Reproduce the data below line for line, changing nothing.
******************************
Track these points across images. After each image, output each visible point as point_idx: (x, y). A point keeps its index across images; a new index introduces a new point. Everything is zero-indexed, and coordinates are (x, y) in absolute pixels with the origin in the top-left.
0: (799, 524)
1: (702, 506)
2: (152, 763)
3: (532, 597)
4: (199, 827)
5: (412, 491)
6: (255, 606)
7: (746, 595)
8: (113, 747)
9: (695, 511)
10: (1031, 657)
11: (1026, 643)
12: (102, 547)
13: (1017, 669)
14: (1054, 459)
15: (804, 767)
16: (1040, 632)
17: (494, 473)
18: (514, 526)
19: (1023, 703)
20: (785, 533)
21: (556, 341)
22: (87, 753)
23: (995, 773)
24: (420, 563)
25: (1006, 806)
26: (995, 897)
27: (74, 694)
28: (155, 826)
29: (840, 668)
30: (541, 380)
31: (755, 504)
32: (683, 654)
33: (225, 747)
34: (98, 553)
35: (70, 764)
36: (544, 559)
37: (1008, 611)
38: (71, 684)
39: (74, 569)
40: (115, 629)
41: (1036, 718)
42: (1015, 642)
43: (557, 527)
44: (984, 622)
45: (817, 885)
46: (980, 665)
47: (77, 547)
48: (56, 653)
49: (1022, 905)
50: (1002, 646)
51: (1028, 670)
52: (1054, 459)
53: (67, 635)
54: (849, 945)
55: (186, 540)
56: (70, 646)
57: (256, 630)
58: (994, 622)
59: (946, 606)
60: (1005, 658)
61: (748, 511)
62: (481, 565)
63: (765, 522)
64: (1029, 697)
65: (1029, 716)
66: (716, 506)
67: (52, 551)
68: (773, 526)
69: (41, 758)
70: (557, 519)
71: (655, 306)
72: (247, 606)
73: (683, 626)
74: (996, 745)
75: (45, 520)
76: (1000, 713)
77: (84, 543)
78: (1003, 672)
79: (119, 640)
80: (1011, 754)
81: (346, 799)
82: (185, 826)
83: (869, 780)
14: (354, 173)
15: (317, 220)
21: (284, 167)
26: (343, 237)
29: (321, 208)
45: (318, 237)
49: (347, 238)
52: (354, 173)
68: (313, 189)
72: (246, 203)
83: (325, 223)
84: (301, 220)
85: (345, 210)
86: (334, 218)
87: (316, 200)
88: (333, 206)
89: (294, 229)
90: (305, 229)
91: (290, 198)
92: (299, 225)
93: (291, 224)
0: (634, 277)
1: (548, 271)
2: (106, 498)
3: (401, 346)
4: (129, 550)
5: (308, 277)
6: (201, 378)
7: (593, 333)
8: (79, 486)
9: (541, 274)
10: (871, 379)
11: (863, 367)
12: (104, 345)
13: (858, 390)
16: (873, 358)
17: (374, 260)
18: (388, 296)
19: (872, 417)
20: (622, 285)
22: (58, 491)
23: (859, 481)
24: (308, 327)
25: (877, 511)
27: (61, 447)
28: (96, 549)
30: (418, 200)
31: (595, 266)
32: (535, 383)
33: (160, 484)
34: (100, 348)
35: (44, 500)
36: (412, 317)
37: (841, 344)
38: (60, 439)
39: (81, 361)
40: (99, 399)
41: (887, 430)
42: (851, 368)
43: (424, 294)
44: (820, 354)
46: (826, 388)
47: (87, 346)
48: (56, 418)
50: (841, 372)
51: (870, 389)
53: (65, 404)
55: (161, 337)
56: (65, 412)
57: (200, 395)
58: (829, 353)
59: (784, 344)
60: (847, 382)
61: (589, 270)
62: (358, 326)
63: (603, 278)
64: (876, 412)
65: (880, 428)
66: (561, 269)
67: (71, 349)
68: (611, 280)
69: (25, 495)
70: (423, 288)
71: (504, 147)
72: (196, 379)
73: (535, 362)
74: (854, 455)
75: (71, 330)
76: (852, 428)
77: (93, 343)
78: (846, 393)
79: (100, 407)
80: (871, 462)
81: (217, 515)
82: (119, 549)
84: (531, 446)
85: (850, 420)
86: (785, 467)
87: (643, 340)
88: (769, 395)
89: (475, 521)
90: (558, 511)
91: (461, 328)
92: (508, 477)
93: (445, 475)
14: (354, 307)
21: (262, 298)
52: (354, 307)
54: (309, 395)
******************************
• **Task solution**
Track these points across images. After each image, output each visible point as point_idx: (x, y). A point keeps its index across images; a new index introduces a new point. Everything is zero-indexed, and coordinates are (x, y) in absolute pixels with the origin in the top-left.
0: (799, 524)
1: (702, 506)
2: (152, 763)
3: (532, 597)
4: (199, 827)
5: (412, 491)
6: (255, 606)
7: (746, 595)
8: (113, 747)
9: (695, 511)
10: (1031, 657)
11: (1026, 643)
12: (102, 547)
13: (1017, 669)
14: (1054, 459)
15: (804, 767)
16: (1040, 632)
17: (494, 473)
18: (514, 526)
19: (1023, 703)
20: (785, 533)
21: (556, 341)
22: (87, 753)
23: (995, 773)
24: (420, 563)
25: (1006, 806)
26: (995, 897)
27: (74, 694)
28: (155, 826)
29: (840, 668)
30: (541, 380)
31: (755, 504)
32: (683, 654)
33: (225, 747)
34: (98, 553)
35: (70, 764)
36: (544, 559)
37: (1008, 611)
38: (71, 684)
39: (74, 569)
40: (115, 629)
41: (1036, 718)
42: (1015, 642)
43: (557, 527)
44: (984, 622)
45: (817, 885)
46: (980, 665)
47: (77, 547)
48: (56, 653)
49: (1022, 905)
50: (1002, 646)
51: (1028, 670)
52: (1054, 459)
53: (67, 635)
54: (849, 945)
55: (186, 540)
56: (70, 646)
57: (256, 630)
58: (994, 622)
59: (946, 606)
60: (1005, 658)
61: (748, 511)
62: (481, 565)
63: (765, 522)
64: (1029, 697)
65: (1029, 716)
66: (716, 506)
67: (52, 551)
68: (773, 526)
69: (41, 758)
70: (557, 519)
71: (655, 306)
72: (247, 606)
73: (683, 626)
74: (996, 745)
75: (45, 520)
76: (1000, 713)
77: (84, 543)
78: (1003, 672)
79: (119, 640)
80: (1011, 754)
81: (346, 799)
82: (185, 826)
83: (869, 780)
14: (354, 173)
15: (317, 220)
21: (284, 167)
26: (343, 237)
29: (321, 208)
45: (318, 237)
49: (347, 238)
52: (354, 173)
68: (313, 189)
72: (246, 203)
83: (325, 223)
84: (301, 220)
85: (345, 210)
86: (334, 218)
87: (316, 200)
88: (333, 206)
89: (294, 229)
90: (305, 229)
91: (290, 198)
92: (299, 225)
93: (291, 224)
0: (634, 277)
1: (548, 271)
2: (106, 498)
3: (401, 346)
4: (129, 550)
5: (308, 277)
6: (201, 378)
7: (593, 333)
8: (79, 486)
9: (541, 274)
10: (871, 379)
11: (863, 367)
12: (104, 345)
13: (858, 390)
16: (873, 358)
17: (374, 260)
18: (388, 296)
19: (872, 417)
20: (622, 285)
22: (58, 491)
23: (859, 481)
24: (308, 327)
25: (877, 511)
27: (61, 447)
28: (96, 549)
30: (418, 200)
31: (595, 266)
32: (535, 383)
33: (160, 484)
34: (100, 348)
35: (44, 500)
36: (412, 317)
37: (841, 344)
38: (60, 439)
39: (81, 361)
40: (99, 399)
41: (887, 430)
42: (851, 368)
43: (424, 294)
44: (820, 354)
46: (826, 388)
47: (87, 346)
48: (56, 418)
50: (841, 372)
51: (870, 389)
53: (65, 404)
55: (161, 337)
56: (65, 412)
57: (200, 395)
58: (829, 353)
59: (784, 344)
60: (847, 382)
61: (589, 270)
62: (358, 326)
63: (603, 278)
64: (876, 412)
65: (880, 428)
66: (561, 269)
67: (71, 349)
68: (611, 280)
69: (25, 495)
70: (423, 288)
71: (504, 147)
72: (196, 379)
73: (535, 362)
74: (854, 455)
75: (71, 330)
76: (852, 428)
77: (93, 343)
78: (846, 393)
79: (100, 407)
80: (871, 462)
81: (217, 515)
82: (119, 549)
84: (531, 446)
85: (850, 420)
86: (785, 467)
87: (643, 340)
88: (769, 395)
89: (475, 521)
90: (558, 511)
91: (461, 328)
92: (508, 477)
93: (445, 475)
14: (354, 307)
21: (262, 298)
52: (354, 307)
54: (309, 395)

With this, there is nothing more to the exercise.